> **ABOUT THIS TASK**
Each line from the one containing "(128, 213) = (282, 559): pink" through the end of the data is to be written out exactly, and nothing more.

> **SOURCE DATA**
-------
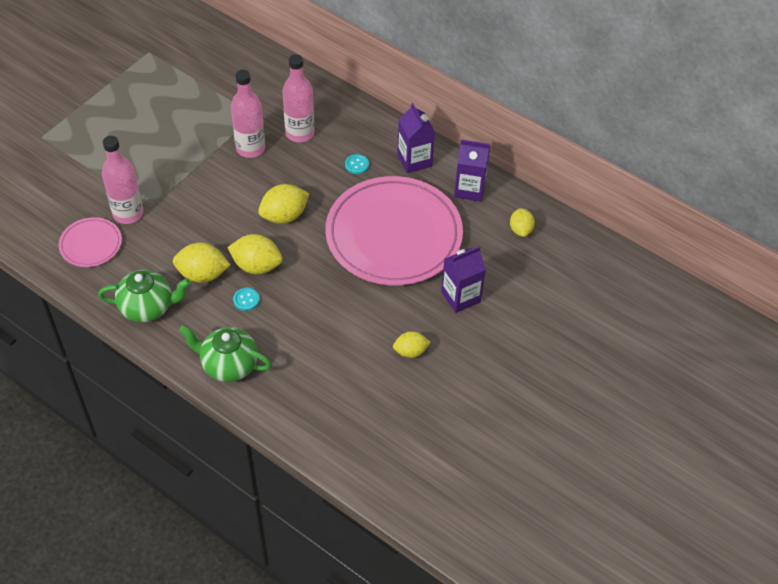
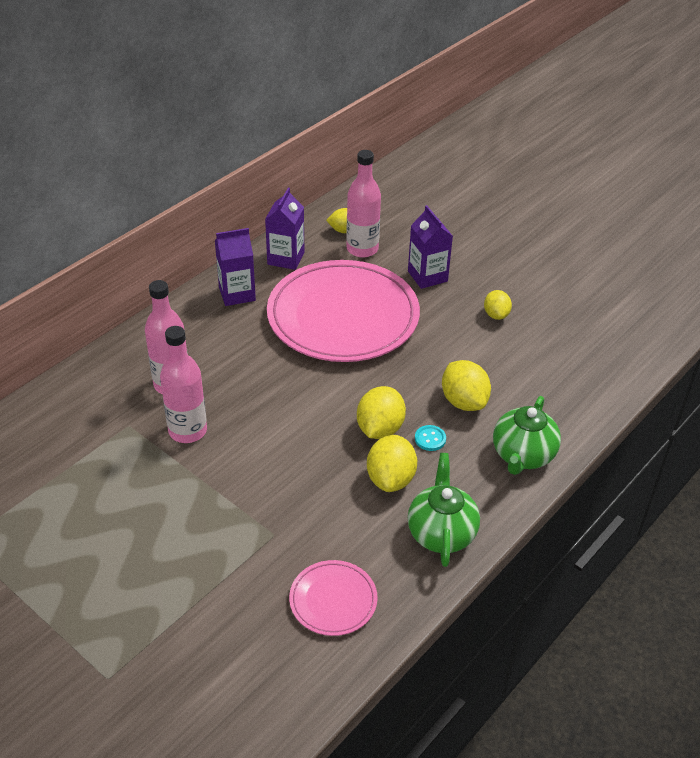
camera: 85 degrees left, 10 degrees down
(128, 213) = (282, 559): pink bottle -> pink bottle (362, 249)
(284, 216) = (305, 402): yellow lemon -> yellow lemon (464, 401)
(357, 165) = (235, 338): turquoise button -> none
-------
> **TASK SOLUTION**
(128, 213) = (282, 559): pink bottle -> pink bottle (362, 249)
(284, 216) = (305, 402): yellow lemon -> yellow lemon (464, 401)
(357, 165) = (235, 338): turquoise button -> none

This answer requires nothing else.